→ **Exercise task**:
Copy the data below line for line, leaving out the pictures.

→ **Records shown**:
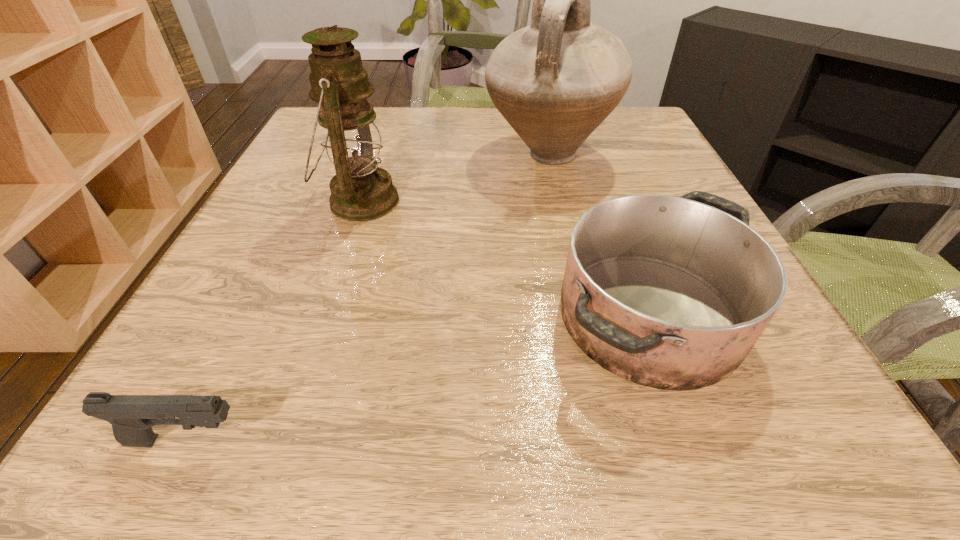
Where is `pitcher`? The image size is (960, 540). pitcher is located at coordinates (555, 81).

You are a GUI agent. You are given a task and a screenshot of the screen. Output one action in this format:
    pyautogui.click(x=<x>, y=<y>)
    Task: Click on the oil lamp
    The height and width of the screenshot is (540, 960).
    Given the screenshot: What is the action you would take?
    point(360,191)

The width and height of the screenshot is (960, 540). Find the location of `saucepan`. saucepan is located at coordinates (668, 292).

Where is `the third farthest object`? the third farthest object is located at coordinates (668, 292).

Image resolution: width=960 pixels, height=540 pixels. Identify the location of the nearest object. (132, 416).

Where is `pistol`? This screenshot has width=960, height=540. pistol is located at coordinates (132, 416).

This screenshot has width=960, height=540. What are the coordinates of `vacant area situated 0.330m on the handle side of the pitcher` in the screenshot? It's located at (583, 313).

The image size is (960, 540). Find the location of `vacant space situated 0.230m on the back of the oil lamp`. vacant space situated 0.230m on the back of the oil lamp is located at coordinates (387, 125).

Locate an element on the screen. Image resolution: width=960 pixels, height=540 pixels. vacant space located 0.220m on the back of the second nearest object is located at coordinates 600,181.

I want to click on free region located 0.170m at the barrel of the pistol, so click(x=394, y=441).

→ **Response to this exercise**:
Where is `pitcher`? The image size is (960, 540). pitcher is located at coordinates (555, 81).

You are a GUI agent. You are given a task and a screenshot of the screen. Output one action in this format:
    pyautogui.click(x=<x>, y=<y>)
    Task: Click on the oil lamp
    The height and width of the screenshot is (540, 960).
    Given the screenshot: What is the action you would take?
    point(360,191)

The width and height of the screenshot is (960, 540). Find the location of `saucepan`. saucepan is located at coordinates (668, 292).

Where is `the third farthest object`? the third farthest object is located at coordinates (668, 292).

Image resolution: width=960 pixels, height=540 pixels. Identify the location of the nearest object. (132, 416).

Where is `pistol`? This screenshot has width=960, height=540. pistol is located at coordinates (132, 416).

This screenshot has width=960, height=540. What are the coordinates of `vacant area situated 0.330m on the handle side of the pitcher` in the screenshot? It's located at (583, 313).

The image size is (960, 540). Find the location of `vacant space situated 0.230m on the back of the oil lamp`. vacant space situated 0.230m on the back of the oil lamp is located at coordinates (387, 125).

Locate an element on the screen. Image resolution: width=960 pixels, height=540 pixels. vacant space located 0.220m on the back of the second nearest object is located at coordinates 600,181.

I want to click on free region located 0.170m at the barrel of the pistol, so click(x=394, y=441).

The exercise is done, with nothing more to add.